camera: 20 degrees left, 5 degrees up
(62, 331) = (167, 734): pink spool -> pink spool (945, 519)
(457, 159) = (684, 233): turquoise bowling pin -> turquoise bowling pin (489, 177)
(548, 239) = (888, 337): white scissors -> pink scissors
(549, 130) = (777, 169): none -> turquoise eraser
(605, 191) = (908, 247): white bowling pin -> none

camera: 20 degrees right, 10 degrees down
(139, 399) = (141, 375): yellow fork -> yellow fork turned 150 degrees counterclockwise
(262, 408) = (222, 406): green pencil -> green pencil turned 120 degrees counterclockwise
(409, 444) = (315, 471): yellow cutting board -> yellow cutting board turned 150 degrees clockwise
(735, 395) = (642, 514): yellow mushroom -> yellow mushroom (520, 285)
******
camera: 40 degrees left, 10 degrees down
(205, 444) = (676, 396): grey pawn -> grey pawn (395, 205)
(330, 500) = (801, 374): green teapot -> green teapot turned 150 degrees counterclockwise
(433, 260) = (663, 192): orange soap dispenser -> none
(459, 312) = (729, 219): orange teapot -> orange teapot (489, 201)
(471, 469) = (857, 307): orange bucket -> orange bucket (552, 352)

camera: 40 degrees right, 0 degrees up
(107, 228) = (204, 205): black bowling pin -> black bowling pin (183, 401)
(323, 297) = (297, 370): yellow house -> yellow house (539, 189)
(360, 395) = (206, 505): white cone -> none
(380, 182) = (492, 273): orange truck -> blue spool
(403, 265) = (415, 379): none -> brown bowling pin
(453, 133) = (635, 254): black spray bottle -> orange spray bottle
******
(TASK):
In the listing above, find the line containing "(433, 260) = (663, 192): orange" and the line containing "(453, 133) = (635, 254): black", then retype both and every line between them exactly, with nothing else.

(ANSWER BOX):
(433, 260) = (663, 192): orange soap dispenser -> none
(459, 312) = (729, 219): orange teapot -> orange teapot (489, 201)
(471, 469) = (857, 307): orange bucket -> orange bucket (552, 352)

camera: 40 degrees right, 0 degrees up
(107, 228) = (204, 205): black bowling pin -> black bowling pin (183, 401)
(323, 297) = (297, 370): yellow house -> yellow house (539, 189)
(360, 395) = (206, 505): white cone -> none
(380, 182) = (492, 273): orange truck -> blue spool
(403, 265) = (415, 379): none -> brown bowling pin
(453, 133) = (635, 254): black spray bottle -> orange spray bottle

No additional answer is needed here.